■ PROBLEM TO WORK ON
Pick out every line in the listing that contains the string "with", matching uppercase and lowercase exactly.

[Stored entries]
☆ ☆ ☆

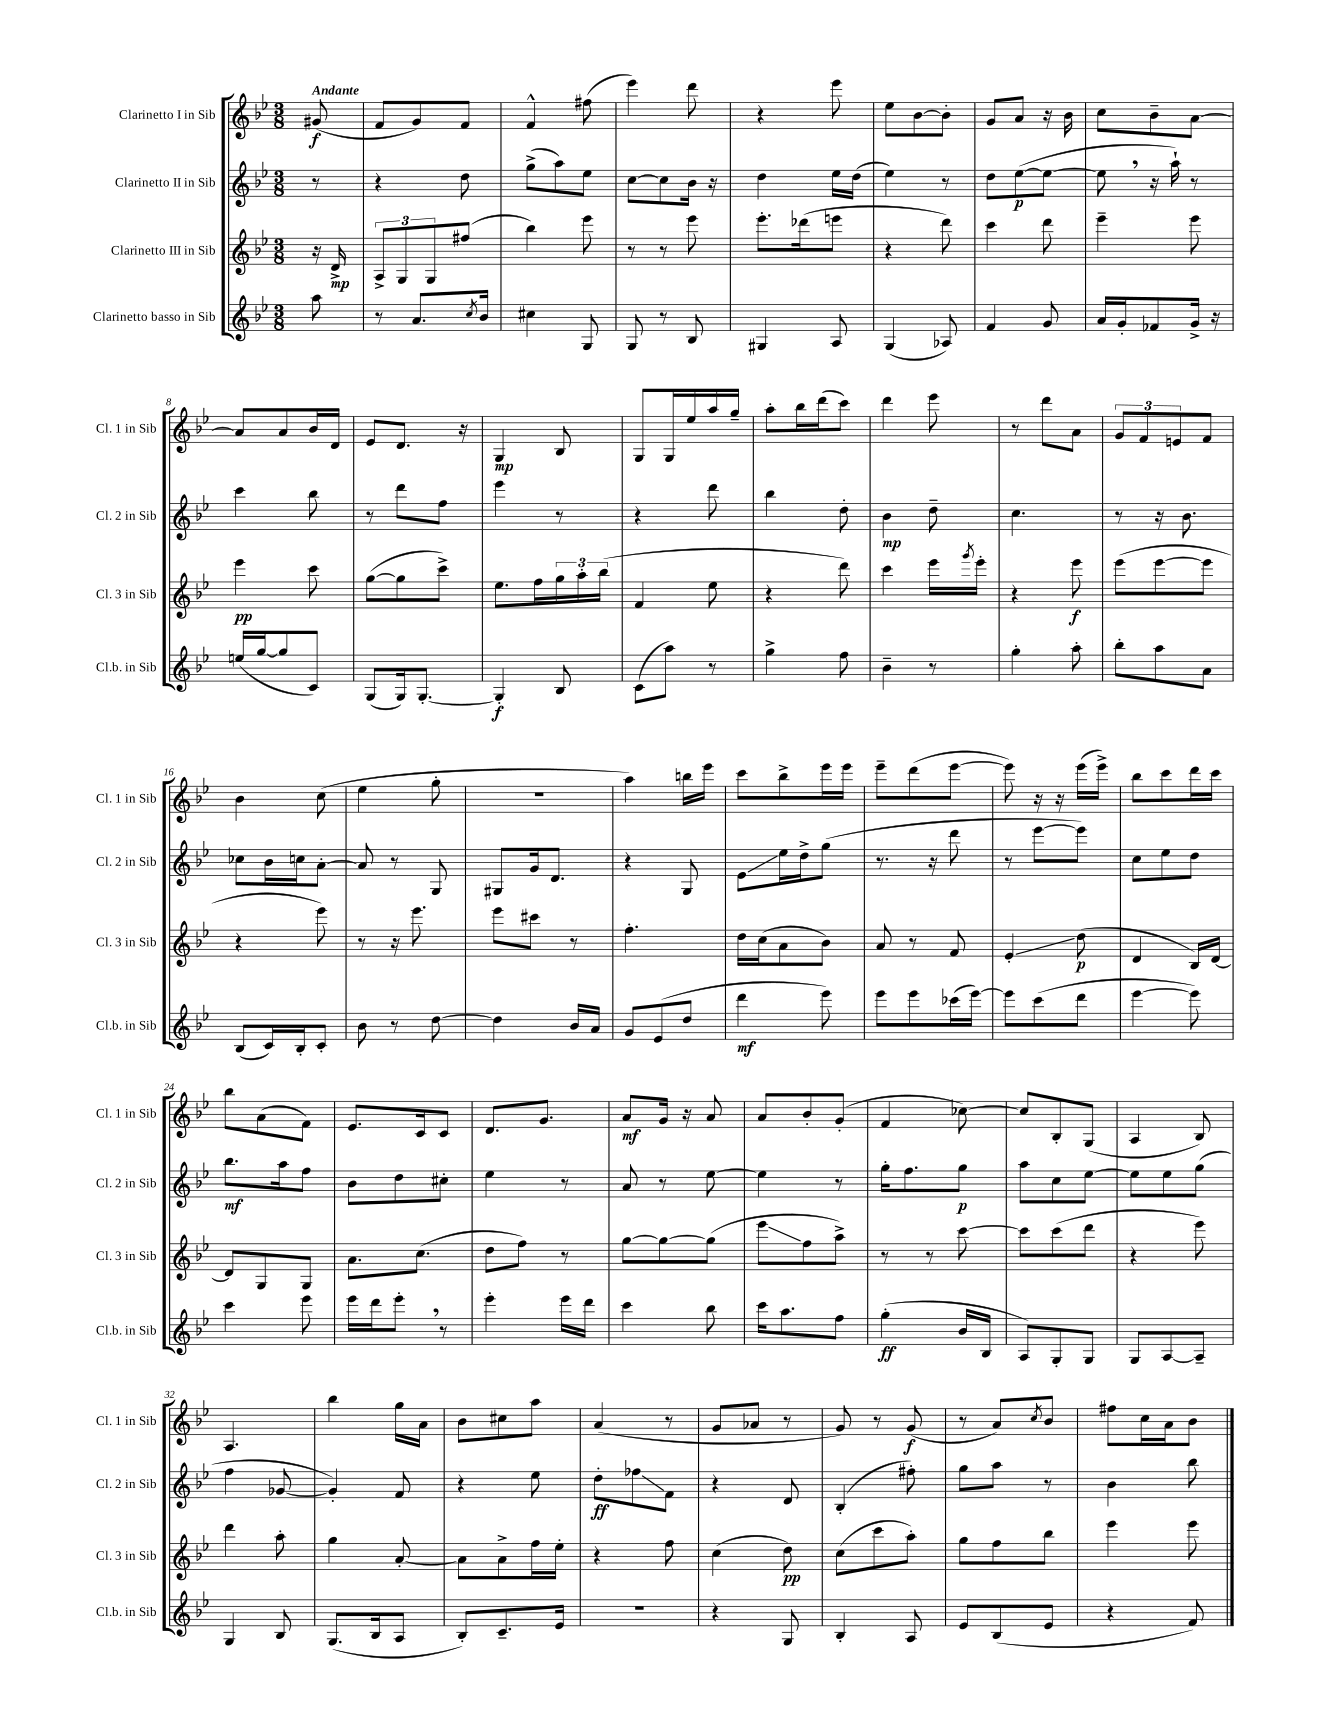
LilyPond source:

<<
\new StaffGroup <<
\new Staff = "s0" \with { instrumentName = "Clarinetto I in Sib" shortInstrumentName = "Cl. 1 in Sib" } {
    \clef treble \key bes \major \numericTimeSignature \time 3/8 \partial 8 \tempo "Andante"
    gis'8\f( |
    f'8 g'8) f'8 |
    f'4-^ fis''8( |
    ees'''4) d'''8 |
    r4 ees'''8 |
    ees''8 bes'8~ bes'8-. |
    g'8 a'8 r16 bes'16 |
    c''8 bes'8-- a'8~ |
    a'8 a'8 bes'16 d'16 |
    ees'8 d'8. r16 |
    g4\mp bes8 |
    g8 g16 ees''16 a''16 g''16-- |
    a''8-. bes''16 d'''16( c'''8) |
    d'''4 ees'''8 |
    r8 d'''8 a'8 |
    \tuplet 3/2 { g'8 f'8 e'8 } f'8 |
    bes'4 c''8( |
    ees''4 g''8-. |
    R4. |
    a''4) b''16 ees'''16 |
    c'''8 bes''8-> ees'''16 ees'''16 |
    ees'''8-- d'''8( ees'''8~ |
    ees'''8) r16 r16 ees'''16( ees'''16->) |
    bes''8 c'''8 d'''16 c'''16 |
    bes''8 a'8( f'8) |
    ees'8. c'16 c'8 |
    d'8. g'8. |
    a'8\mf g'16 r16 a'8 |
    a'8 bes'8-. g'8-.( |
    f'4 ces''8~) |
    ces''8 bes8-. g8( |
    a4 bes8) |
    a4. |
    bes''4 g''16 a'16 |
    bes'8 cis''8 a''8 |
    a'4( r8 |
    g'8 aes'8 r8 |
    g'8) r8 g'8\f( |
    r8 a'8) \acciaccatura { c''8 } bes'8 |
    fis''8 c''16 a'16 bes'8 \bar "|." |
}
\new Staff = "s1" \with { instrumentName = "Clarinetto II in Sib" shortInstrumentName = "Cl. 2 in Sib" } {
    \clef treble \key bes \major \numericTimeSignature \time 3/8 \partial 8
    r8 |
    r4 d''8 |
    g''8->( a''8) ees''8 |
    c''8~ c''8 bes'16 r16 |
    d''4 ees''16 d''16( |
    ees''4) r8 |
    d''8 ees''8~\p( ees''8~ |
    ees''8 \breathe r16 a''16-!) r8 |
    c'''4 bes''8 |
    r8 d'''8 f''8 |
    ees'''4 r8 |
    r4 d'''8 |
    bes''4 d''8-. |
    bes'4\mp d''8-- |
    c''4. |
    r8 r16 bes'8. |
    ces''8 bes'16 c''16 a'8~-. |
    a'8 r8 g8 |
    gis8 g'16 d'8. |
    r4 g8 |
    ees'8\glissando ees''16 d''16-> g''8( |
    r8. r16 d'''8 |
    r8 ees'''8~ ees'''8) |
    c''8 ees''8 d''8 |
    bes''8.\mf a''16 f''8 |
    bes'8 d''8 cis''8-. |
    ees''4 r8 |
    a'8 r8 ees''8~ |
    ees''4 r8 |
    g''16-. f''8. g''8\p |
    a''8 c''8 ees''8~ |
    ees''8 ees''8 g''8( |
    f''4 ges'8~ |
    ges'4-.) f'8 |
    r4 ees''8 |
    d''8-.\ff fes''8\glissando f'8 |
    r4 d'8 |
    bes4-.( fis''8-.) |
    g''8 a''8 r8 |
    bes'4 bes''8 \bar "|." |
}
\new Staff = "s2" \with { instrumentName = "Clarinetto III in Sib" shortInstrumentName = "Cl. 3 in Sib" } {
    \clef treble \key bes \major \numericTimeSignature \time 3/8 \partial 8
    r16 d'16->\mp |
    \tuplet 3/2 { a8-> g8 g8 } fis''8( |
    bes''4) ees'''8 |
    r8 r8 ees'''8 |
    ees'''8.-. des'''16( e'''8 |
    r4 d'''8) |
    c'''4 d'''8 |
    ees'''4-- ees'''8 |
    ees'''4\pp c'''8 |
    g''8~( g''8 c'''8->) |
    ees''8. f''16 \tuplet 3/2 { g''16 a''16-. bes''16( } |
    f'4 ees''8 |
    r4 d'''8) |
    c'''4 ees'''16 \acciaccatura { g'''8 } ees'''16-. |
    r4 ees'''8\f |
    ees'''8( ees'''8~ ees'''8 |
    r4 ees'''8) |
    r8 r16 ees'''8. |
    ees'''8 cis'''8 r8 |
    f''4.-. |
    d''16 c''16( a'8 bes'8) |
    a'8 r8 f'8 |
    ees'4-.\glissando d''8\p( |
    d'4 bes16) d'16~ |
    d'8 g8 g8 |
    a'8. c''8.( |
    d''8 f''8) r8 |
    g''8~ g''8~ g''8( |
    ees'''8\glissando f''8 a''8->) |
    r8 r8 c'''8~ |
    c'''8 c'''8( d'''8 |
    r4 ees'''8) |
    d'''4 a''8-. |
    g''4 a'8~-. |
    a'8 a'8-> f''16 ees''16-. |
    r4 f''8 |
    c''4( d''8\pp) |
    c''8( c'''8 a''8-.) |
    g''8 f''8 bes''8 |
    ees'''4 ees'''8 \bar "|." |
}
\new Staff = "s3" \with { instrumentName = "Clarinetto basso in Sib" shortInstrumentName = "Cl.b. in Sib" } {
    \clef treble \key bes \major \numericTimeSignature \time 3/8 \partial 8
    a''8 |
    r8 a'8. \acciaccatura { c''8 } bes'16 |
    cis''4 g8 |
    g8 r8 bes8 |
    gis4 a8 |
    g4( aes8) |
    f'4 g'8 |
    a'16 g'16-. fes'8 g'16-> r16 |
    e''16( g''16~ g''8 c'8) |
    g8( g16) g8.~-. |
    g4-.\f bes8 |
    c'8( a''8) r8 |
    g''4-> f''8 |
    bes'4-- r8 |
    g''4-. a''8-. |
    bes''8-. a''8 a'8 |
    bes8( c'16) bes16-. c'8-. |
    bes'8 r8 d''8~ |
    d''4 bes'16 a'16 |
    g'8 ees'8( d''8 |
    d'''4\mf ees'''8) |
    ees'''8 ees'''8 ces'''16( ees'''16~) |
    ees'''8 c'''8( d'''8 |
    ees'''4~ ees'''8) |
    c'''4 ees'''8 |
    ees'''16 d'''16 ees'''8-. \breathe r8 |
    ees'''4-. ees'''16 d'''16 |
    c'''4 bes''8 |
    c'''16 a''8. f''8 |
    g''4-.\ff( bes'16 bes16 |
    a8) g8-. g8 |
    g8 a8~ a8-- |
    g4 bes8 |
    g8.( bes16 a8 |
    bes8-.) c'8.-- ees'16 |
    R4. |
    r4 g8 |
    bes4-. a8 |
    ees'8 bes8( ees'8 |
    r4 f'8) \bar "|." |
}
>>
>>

☆ ☆ ☆

■ FINAL RESULT
\new Staff = "s0" \with { instrumentName = "Clarinetto I in Sib" shortInstrumentName = "Cl. 1 in Sib" } {
\new Staff = "s1" \with { instrumentName = "Clarinetto II in Sib" shortInstrumentName = "Cl. 2 in Sib" } {
\new Staff = "s2" \with { instrumentName = "Clarinetto III in Sib" shortInstrumentName = "Cl. 3 in Sib" } {
\new Staff = "s3" \with { instrumentName = "Clarinetto basso in Sib" shortInstrumentName = "Cl.b. in Sib" } {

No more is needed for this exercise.